[Object transformation records]

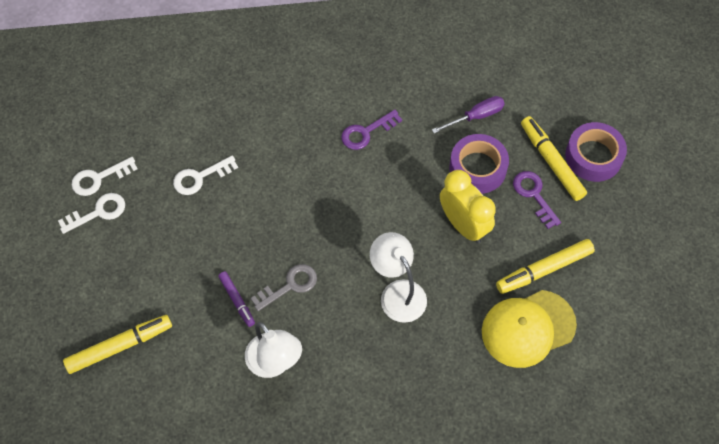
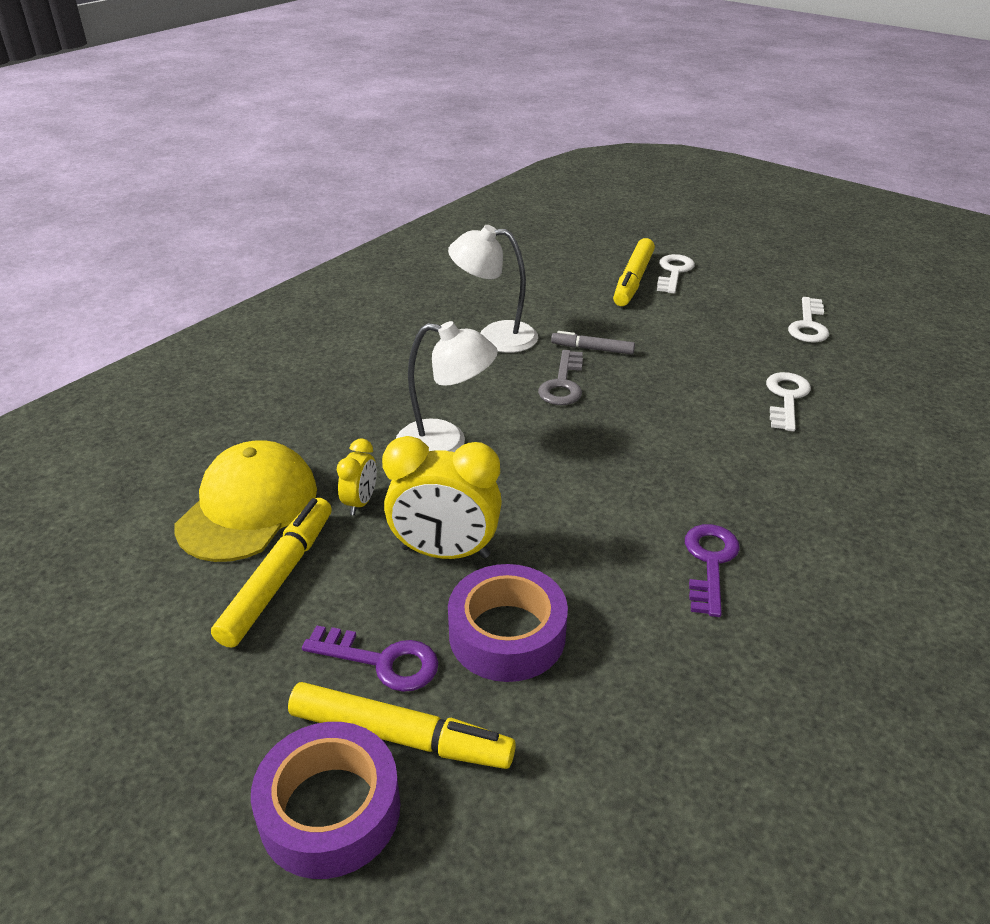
camera: 135 degrees right, 25 degrees down
(99, 178) = (857, 342): white key -> white key (673, 272)
(237, 300) = (592, 349): purple marker -> grey marker
(474, 286) = (360, 502): none -> yellow clock
(476, 116) = (601, 710): purple screwdriver -> none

Work task »
When the word "none" shows up in a line of the entries, pull that line out.

Answer box »
(474, 286) = (360, 502): none -> yellow clock
(476, 116) = (601, 710): purple screwdriver -> none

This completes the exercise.